((

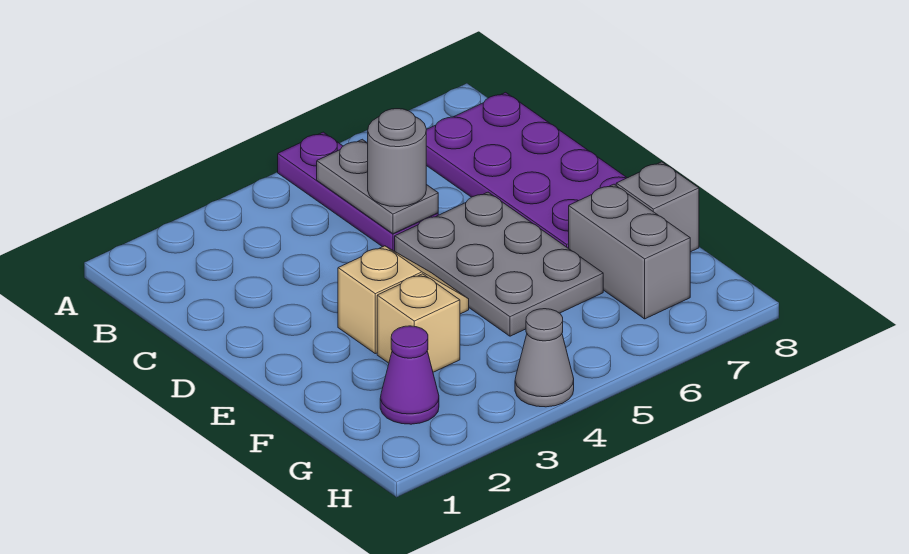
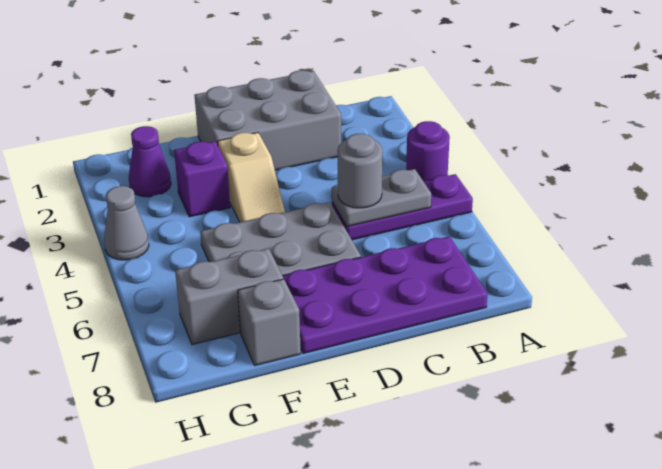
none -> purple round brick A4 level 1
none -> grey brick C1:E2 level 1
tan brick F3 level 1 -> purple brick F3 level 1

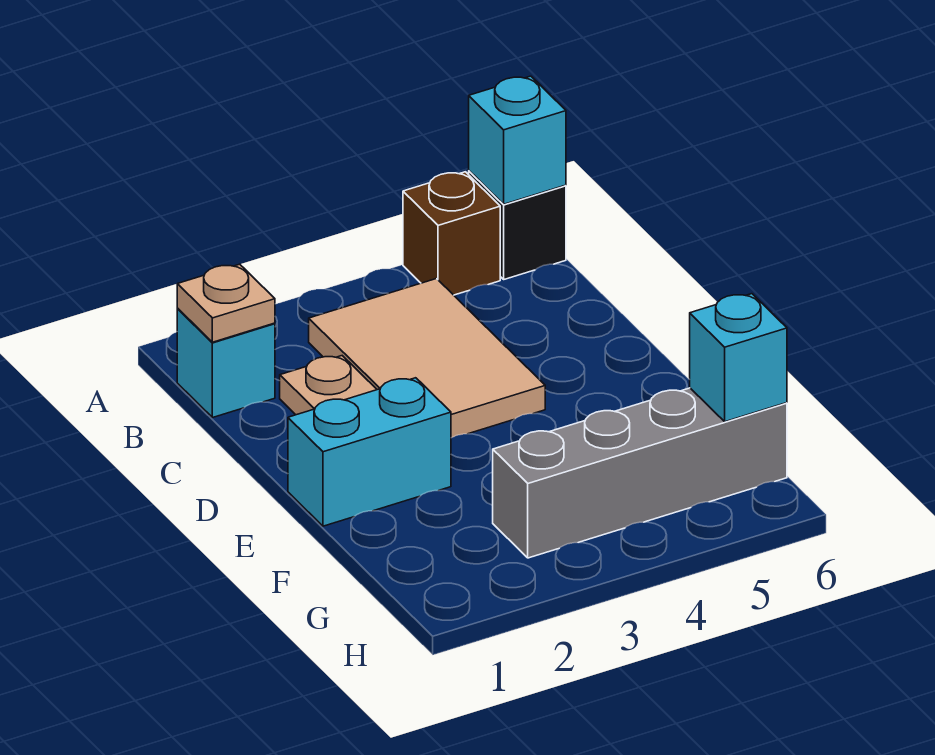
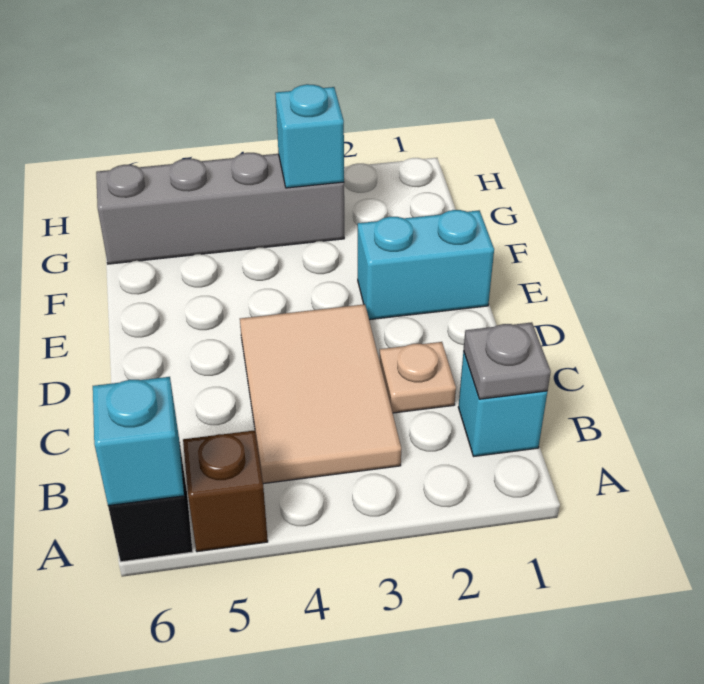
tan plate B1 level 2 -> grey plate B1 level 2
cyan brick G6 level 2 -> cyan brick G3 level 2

))

YOUR INSTRUCTIONS: Repeat the listing exactly; do not print any picture.

EXERCISE OUTPUT:
none -> purple round brick A4 level 1
none -> grey brick C1:E2 level 1
tan brick F3 level 1 -> purple brick F3 level 1

tan plate B1 level 2 -> grey plate B1 level 2
cyan brick G6 level 2 -> cyan brick G3 level 2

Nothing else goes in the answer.